#### Dataset records
<<<<
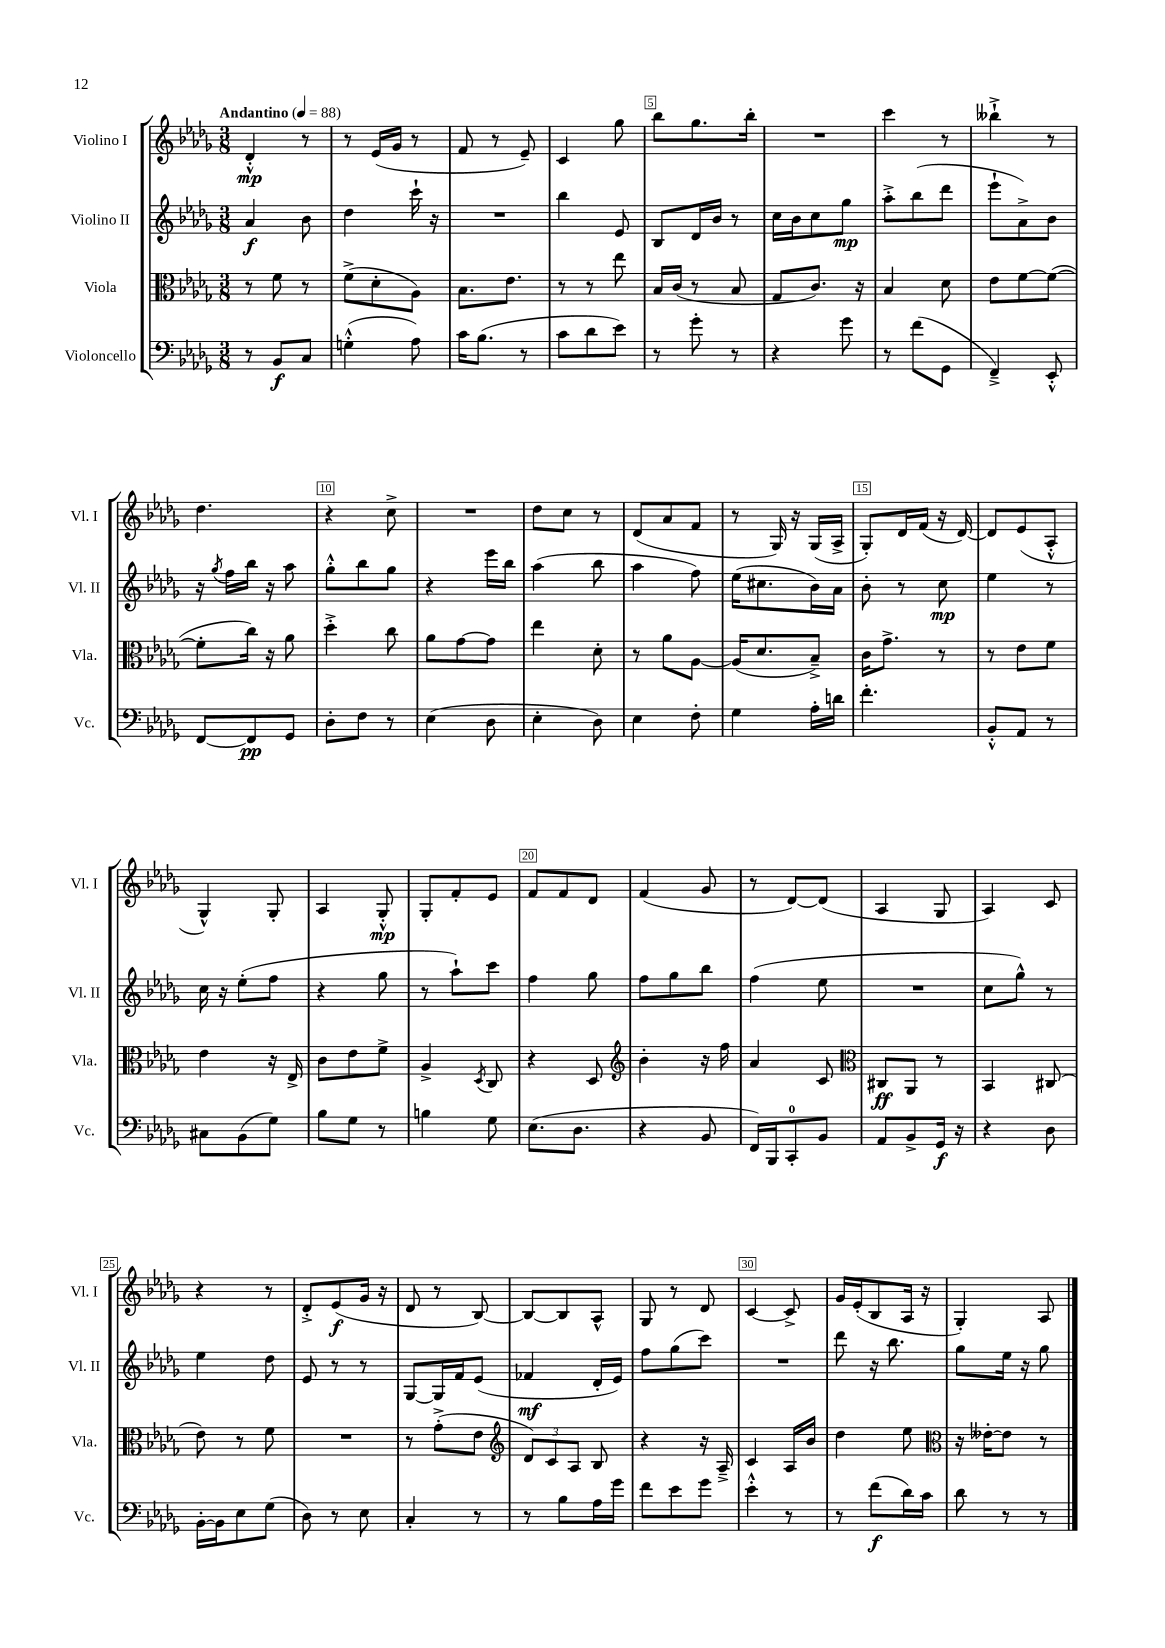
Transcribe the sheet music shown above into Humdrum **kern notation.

**kern	**kern	**kern	**kern
*staff4	*staff3	*staff2	*staff1
*clefF4	*clefC3	*clefG2	*clefG2
*k[b-e-a-d-g-]	*k[b-e-a-d-g-]	*k[b-e-a-d-g-]	*k[b-e-a-d-g-]
*M3/8	*M3/8	*M3/8	*M3/8
*MM88	*MM88	*MM88	*MM88
8r	8r	4a-	4d-'^^
8BB-	8f	.	.
8C	8r	8b-	8r
=	=	=	=
(4G'^^	(8f^	4dd-	8r
.	8d-'	.	(16e-
.	.	.	16g-
8A-)	8A-)	16ccc`	8r
.	.	16r	.
=	=	=	=
16c	8.B-	4.r	8f
(8.B-	.	.	.
.	.	.	8r
.	8.e-	.	.
8r	.	.	8e-~)
=	=	=	=
8c	8r	4bb-	4c
8d-	8r	.	.
8e-)	8ee-	8e-	8gg-
=	=	=	=
8r	16B-	8B-	8bb-
.	(16c	.	.
8g-'	8r	16d-	8.gg-
.	.	16b-	.
8r	8B-	8r	.
.	.	.	16bb-'
=	=	=	=
4r	8G-	16cc	4.r
.	.	16b-	.
.	8.c)	8cc	.
8g-	.	8gg-	.
.	16r	.	.
=	=	=	=
8r	4B-	8aa-'^	4ccc
(8f	.	(8bb-	.
8GG-	8d-	8ddd-	8r
=	=	=	=
4FF~^)	8e-	8eee-`	4bb--`^
.	[8f	8a-^)	.
8EE-'^^	(8f_	8b-	8r
=	=	=	=
[8FF	8f']	16r	4.dd-
.	.	8qgg-	.
.	.	16ff	.
8FF]	16cc)	16bb-	.
.	16r	16r	.
8GG-	8a-	8aa-	.
=	=	=	=
8D-'	4dd-'^	8gg-'^^	4r
8F	.	8bb-	.
8r	8cc	8gg-	8cc^
=	=	=	=
(4E-	8a-	4r	4.r
.	[8g-	.	.
8D-	8g-]	16eee-	.
.	.	16bb-	.
=	=	=	=
4E-'	4ee-	(4aa-	8dd-
.	.	.	8cc
8D-)	8d-'	8bb-	8r
=	=	=	=
4E-	8r	4aa-	(8d-
.	8a-	.	8a-
8F'	[8A-	8ff)	8f
=	=	=	=
4G-	(16A-]	(16ee-	8r
.	8.d-	8.cc#	.
.	.	.	16G-)
.	.	.	16r
16A-'	8B-~^)	16b-)	(16G-
16d	.	16a-	16A-^
=	=	=	=
4.f'	16c	8b-'	8G-')
.	8.g-^	.	.
.	.	8r	16d-
.	.	.	(16f
.	8r	8cc	16r
.	.	.	[16d-)
=	=	=	=
8BB-'^^	8r	4ee-	8d-]
8AA-	8e-	.	(8e-
8r	8f	8r	8A-'^^
=	=	=	=
8C#	4e-	16cc	4G-^^)
.	.	16r	.
(8BB-	.	(8ee-'	.
8G-)	16r	8ff	8G-'
.	16E-^	.	.
=	=	=	=
8B-	8c	4r	4A-
8G-	8e-	.	.
8r	8f^	8gg-	8G-'^^
=	=	=	=
4B	4A-^	8r	8G-'
.	.	8aa-`)	8f'
.	8qD-	.	.
8G-	8C	8ccc	8e-
=	=	=	=
(8.E-	4r	4ff	8f
.	.	.	8f
8.D-	.	.	.
.	8D-	8gg-	8d-
=	=	=	=
*	*clefG2	*	*
4r	4b-'	8ff	(4f
.	.	8gg-	.
8BB-	16r	8bb-	8g-
.	16ff	.	.
=	=	=	=
16FF)	4a-	(4ff	8r
16BBB-	.	.	.
8CC'	.	.	[8d-)
8BB-	8c	8ee-	(8d-]
=	=	=	=
*	*clefC3	*	*
8AA-	8C#	4.r	4A-
8BB-^	8AA-	.	.
16GG-	8r	.	8G-
16r	.	.	.
=	=	=	=
4r	4BB-	8cc	4A-)
.	.	8gg-^^)	.
8D-	(8C#	8r	8c
=	=	=	=
[16BB-'	8e-)	4ee-	4r
16BB-]	.	.	.
8E-	8r	.	.
(8G-	8f	8dd-	8r
=	=	=	=
8D-)	4.r	8e-	8d-'^
8r	.	8r	(8e-
8E-	.	8r	16g-
.	.	.	16r
=	=	=	=
4C'	8r	[8G-	8d-
.	(8g-'^	16G-]	8r
.	.	16f	.
8r	8e-	(8e-	[8B-)
=	=	=	=
*	*clefG2	*	*
8r	12d-)	4f-	8B-_
.	12c	.	.
8B-	.	.	8B-]
.	12A-	.	.
16A-	8B-	16d-'	8A-^^
16g-	.	16e-)	.
=	=	=	=
8f	4r	8ff	8G-
8e-	.	(8gg-	8r
8g-	16r	8ccc)	8d-
.	16A-~^	.	.
=	=	=	=
4e-'^^	4c	4.r	[4c
8r	16A-	.	8c^]
.	16b-	.	.
=	=	=	=
8r	4dd-	8ddd-	16g-
.	.	.	(16e-'
(8f	.	16r	8B-
.	.	8.bb-	.
16d-)	8ee-	.	16A-
16c	.	.	16r
=	=	=	=
*	*clefC3	*	*
8d-	16r	8gg-	4G-')
.	[16e--'	.	.
8r	8e--]	16ee-	.
.	.	16r	.
8r	8r	8gg-	8A-
==	==	==	==
*-	*-	*-	*-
>>>>
#### Exercise task
Please list, in full, each line in the records that contains the string "kern".

#### Expected answer
Transcribe the sheet music shown above into Humdrum **kern notation.
**kern	**kern	**kern	**kern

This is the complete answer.